- _Dataset rows_:
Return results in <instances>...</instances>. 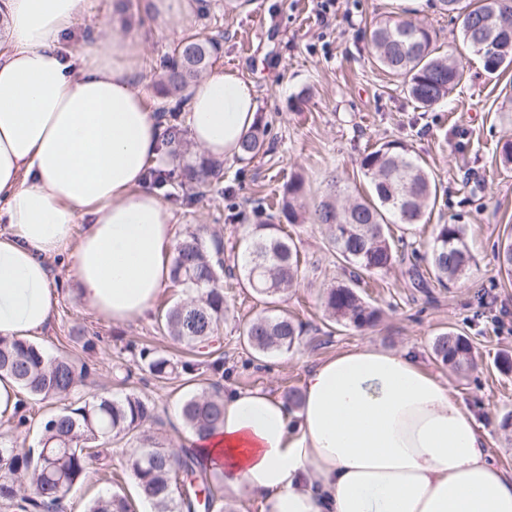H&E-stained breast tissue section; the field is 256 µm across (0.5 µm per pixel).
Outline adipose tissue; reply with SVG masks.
I'll list each match as a JSON object with an SVG mask.
<instances>
[{"mask_svg": "<svg viewBox=\"0 0 512 512\" xmlns=\"http://www.w3.org/2000/svg\"><path fill=\"white\" fill-rule=\"evenodd\" d=\"M85 0H0V335L52 324L51 260L68 254L71 293L129 324L171 287L177 243L149 170L166 126L139 87L147 34L181 32L191 0H139L146 29L112 30L78 54L60 36ZM257 121L255 85L212 69L190 89L185 125L205 156L231 157ZM83 224L75 233V224ZM299 410L269 391L228 389L224 424L182 446L224 505L261 512H512V476L488 458L466 407L414 353L359 345L313 366Z\"/></svg>", "mask_w": 512, "mask_h": 512, "instance_id": "obj_1", "label": "adipose tissue"}]
</instances>
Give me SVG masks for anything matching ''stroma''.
Here are the masks:
<instances>
[{
	"label": "stroma",
	"mask_w": 512,
	"mask_h": 512,
	"mask_svg": "<svg viewBox=\"0 0 512 512\" xmlns=\"http://www.w3.org/2000/svg\"><path fill=\"white\" fill-rule=\"evenodd\" d=\"M189 31L204 30L222 38L217 67L236 69L256 88L258 119L269 129L266 152L251 162L228 159L224 179L193 204H185L188 187L166 186L177 232L201 228L204 237L225 242L241 237L256 223L255 208L275 203L284 185L296 175L316 195L337 178L341 198L366 193L360 172L362 156L376 144L401 140L412 147L442 185L434 208L412 229L395 226L404 240L400 260L385 276L366 288L364 297L383 310L381 322L361 331L332 323L324 307L327 290L349 275L325 246V231L316 224L289 226L295 245L306 260L303 278L284 296L282 305L303 324L294 353L251 360L240 343L244 324L259 310L253 293L236 278L224 280L228 314L220 330L224 356L223 388H262L283 395L300 387L306 372L319 361L362 344L392 351L412 350L422 366L447 385L451 397L469 408L485 433L493 462L512 473V436L499 427L512 411V373L495 364L498 354H512V279L499 271L497 243L512 233V168H503L499 151L512 141V70L484 72L476 55L463 44L456 24L439 12L433 0H339L329 24L319 18V0H196ZM408 15L436 34L440 54L454 53L464 66L461 85L449 100L429 111L417 109L406 97L399 78L374 62L365 30L372 21ZM112 18V0H87L78 26L61 41L77 52L90 44ZM304 102H297V95ZM439 224H463L477 263L454 286L436 282L411 287L406 271L412 251H425ZM68 255L52 263V284L59 304L52 326L38 336L48 353L66 350L88 362L96 384L79 391L81 400L94 395L120 396L133 391L149 397L156 420L149 425L163 446H179L184 426L174 419L171 404L184 397L179 380L156 381L137 369L127 347L147 344L158 353L181 358V348L158 328L163 310L186 294L179 285L160 296L155 306L134 323L114 326L86 312L72 296ZM451 330L468 336L474 346L476 370L469 377L451 375L431 355V342ZM92 337L93 349H83L77 335ZM132 369L120 385L116 367ZM120 492L135 499L136 512H150L137 501L136 487L125 471L122 446L109 442L93 463L81 487L73 492L67 512H84L94 496Z\"/></svg>",
	"instance_id": "stroma-1"
}]
</instances>
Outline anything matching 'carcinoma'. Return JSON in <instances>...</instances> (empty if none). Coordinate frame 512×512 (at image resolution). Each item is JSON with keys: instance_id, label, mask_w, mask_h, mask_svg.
I'll use <instances>...</instances> for the list:
<instances>
[{"instance_id": "carcinoma-1", "label": "carcinoma", "mask_w": 512, "mask_h": 512, "mask_svg": "<svg viewBox=\"0 0 512 512\" xmlns=\"http://www.w3.org/2000/svg\"><path fill=\"white\" fill-rule=\"evenodd\" d=\"M436 6L457 23L464 44L480 58L489 74L512 68V0H437ZM369 41L379 66L402 78V87L416 107L427 111L449 97L460 83L464 67L451 54L437 51L435 33L411 20L386 19L370 30ZM222 49L221 39L195 33L181 39L164 63L162 84L182 92L211 67ZM267 125L254 126L242 139L240 161H252L264 150ZM368 180L369 195L341 202L325 196L313 209L300 203L306 192L300 176L288 180L277 202L278 215L251 225L242 241L224 253V241L209 243L197 231L177 241L171 263L173 281L195 293L173 303L161 328L183 345L194 358L174 360L143 347L142 369L156 380L172 374L194 380L201 365L224 376V358L209 356L228 311L224 299V273L239 271L243 287L260 297L265 308L242 330L240 341L252 354L266 357L288 353L300 344L302 324L279 306L281 295L298 283L304 273L293 240L274 223L282 217L290 224L308 221L327 231L328 249L337 262L350 269V278L330 288L325 308L334 322L355 329L374 327L381 311L359 292L366 280L383 276L398 258L393 226L421 223L426 209L436 203L439 185L419 161L411 146L385 141L360 160ZM158 187L170 181L188 183L196 196L224 179V161L201 157L181 167L151 171ZM500 270L512 276V236L497 245ZM436 282L445 287L468 275L476 264L466 241L465 225L438 224L429 252L423 256ZM434 359L458 375L473 369L475 356L466 336L452 331L434 337ZM0 375L12 377L27 397L39 401H69L48 415L38 439L29 448L0 442V502L14 512H64L68 494L80 483L97 448L108 439L139 440L125 452V465L138 494L153 512H206L220 497L217 486L197 458L178 448H167L145 434L155 419V405L135 393L99 396L92 402L72 400L82 387L94 383L91 367L71 356L47 354L27 339L0 335ZM185 428L204 438L224 422V395L202 388L190 393L181 405ZM84 512H133L125 496L107 493L90 500Z\"/></svg>"}]
</instances>
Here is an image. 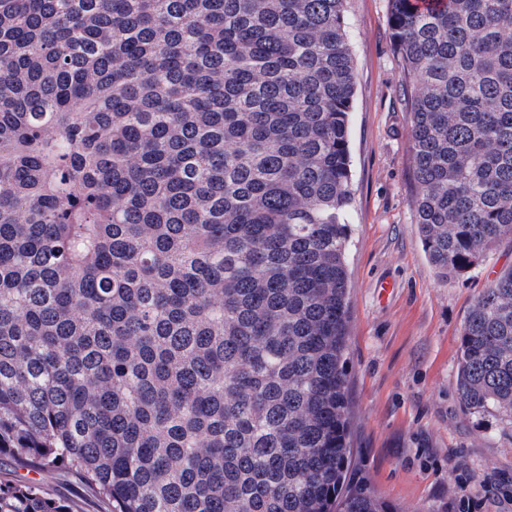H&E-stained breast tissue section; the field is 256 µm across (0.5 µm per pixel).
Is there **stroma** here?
<instances>
[{"label":"stroma","instance_id":"obj_1","mask_svg":"<svg viewBox=\"0 0 512 512\" xmlns=\"http://www.w3.org/2000/svg\"><path fill=\"white\" fill-rule=\"evenodd\" d=\"M355 60L349 139L352 473L398 512H451L471 496L481 512H512V421L461 407L455 349L477 295L504 267L502 244L468 275L440 280L421 246L410 200V115L388 0H346ZM390 293H382V282ZM73 512H107L78 479L53 475Z\"/></svg>","mask_w":512,"mask_h":512}]
</instances>
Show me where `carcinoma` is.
Masks as SVG:
<instances>
[{"label": "carcinoma", "instance_id": "carcinoma-1", "mask_svg": "<svg viewBox=\"0 0 512 512\" xmlns=\"http://www.w3.org/2000/svg\"><path fill=\"white\" fill-rule=\"evenodd\" d=\"M346 0H0V454L111 512H395L351 479ZM414 224L512 244V0H389ZM512 418V266L461 331ZM0 512H71L34 479Z\"/></svg>", "mask_w": 512, "mask_h": 512}]
</instances>
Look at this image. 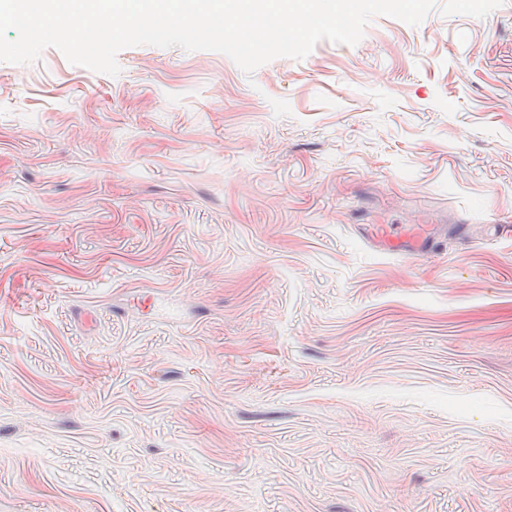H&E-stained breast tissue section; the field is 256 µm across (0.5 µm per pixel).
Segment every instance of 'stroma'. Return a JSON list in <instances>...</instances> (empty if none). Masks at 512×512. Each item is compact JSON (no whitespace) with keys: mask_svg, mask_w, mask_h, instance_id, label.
<instances>
[{"mask_svg":"<svg viewBox=\"0 0 512 512\" xmlns=\"http://www.w3.org/2000/svg\"><path fill=\"white\" fill-rule=\"evenodd\" d=\"M117 60L0 62V512H512V0ZM360 236L372 247L390 255H424L439 242V237L423 224L405 227L395 224L360 225Z\"/></svg>","mask_w":512,"mask_h":512,"instance_id":"1","label":"stroma"}]
</instances>
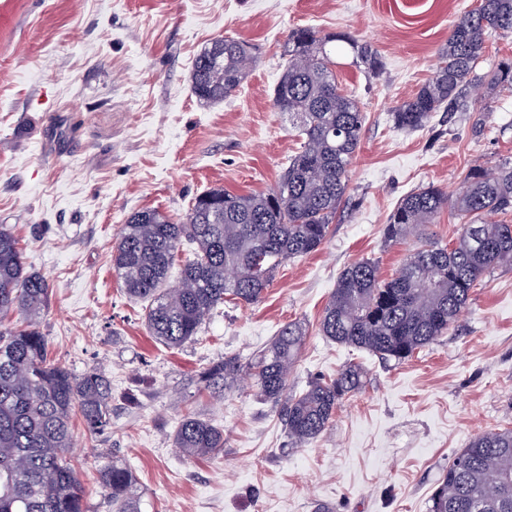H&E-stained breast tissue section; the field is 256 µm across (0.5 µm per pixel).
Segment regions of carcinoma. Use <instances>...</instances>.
<instances>
[{
    "mask_svg": "<svg viewBox=\"0 0 512 512\" xmlns=\"http://www.w3.org/2000/svg\"><path fill=\"white\" fill-rule=\"evenodd\" d=\"M512 34V0H479L462 15L440 52V62L412 98L393 112L397 128H424L433 114L455 112L474 87L488 31ZM351 49L356 64L383 69L378 49L347 32L323 34L313 27L290 33L287 64L274 89V105L304 136L276 184L258 195L222 188L198 195L184 218L154 209L133 213L113 249V269L128 295L147 302L150 334L168 348L197 336L204 321L229 298L259 302L284 262L307 256L325 243L348 188V172L365 121L358 101L341 91L333 71L336 46ZM241 41L217 38L198 54L190 76L202 104L221 102L238 90ZM512 88V58L491 76ZM450 209L460 220L452 243L428 233ZM512 163L470 167L454 200L429 185L404 195L383 235L387 242L417 233L394 275L382 280L376 263L363 260L340 273L319 323L323 336L385 360L405 361L455 326L482 279L512 267ZM195 245L181 269L179 288L168 272L184 243ZM49 284L27 269L18 240L0 228V512H89L75 465L67 457L73 440L71 415L78 411L87 433L112 426V388L95 370L80 376L47 362V344L36 323ZM17 316L23 327L4 326ZM305 340L296 323L284 325L255 360L226 356L199 376L221 393L246 374L260 395L282 406L289 440L301 445L319 437L342 400L360 389L357 364L330 380L314 379L300 394L288 393V376ZM173 443L191 458L224 448V430L195 415L178 425ZM112 512H139L135 478L114 461L99 472ZM428 512H512V428L473 437L442 470Z\"/></svg>",
    "mask_w": 512,
    "mask_h": 512,
    "instance_id": "1",
    "label": "carcinoma"
}]
</instances>
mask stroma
Returning a JSON list of instances; mask_svg holds the SVG:
<instances>
[{"label":"stroma","mask_w":512,"mask_h":512,"mask_svg":"<svg viewBox=\"0 0 512 512\" xmlns=\"http://www.w3.org/2000/svg\"><path fill=\"white\" fill-rule=\"evenodd\" d=\"M477 0H0V224L18 238L50 298L38 325L48 358L73 374L105 372L112 426L91 437L73 417L71 455L91 512H111L100 468L126 464L140 512H427L443 468L473 436L512 428V267L475 288L459 320L404 362L333 343L319 323L339 273L377 262L388 279L415 238L383 227L411 190L455 195L471 166L512 162V88L486 81L512 58V34H491L468 109L435 113L422 130L392 113L439 63L455 22ZM346 31L381 53L371 74L337 57L336 81L365 115L348 189L326 243L285 262L254 305L225 302L195 340L169 349L112 269L135 212L182 218L214 187L274 185L300 139L273 104L290 32ZM245 41L252 59L234 96L209 106L191 91L200 51ZM306 338L288 390L361 365L364 387L327 430L295 448L252 380L223 396L198 374L227 355L254 358L285 324ZM224 431V449L184 456L173 434L186 414Z\"/></svg>","instance_id":"obj_1"}]
</instances>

- _Exercise details_:
Gather every line from the listing above in which the word "Outline" appears.

- _Correct response_:
Outline adipose tissue; reply with SVG masks.
Outline anything matching 'carcinoma'. Return JSON in <instances>...</instances> (empty if none). Coordinate frame 512×512 (at image resolution). Each item is JSON with keys: instance_id, label, mask_w, mask_h, mask_svg.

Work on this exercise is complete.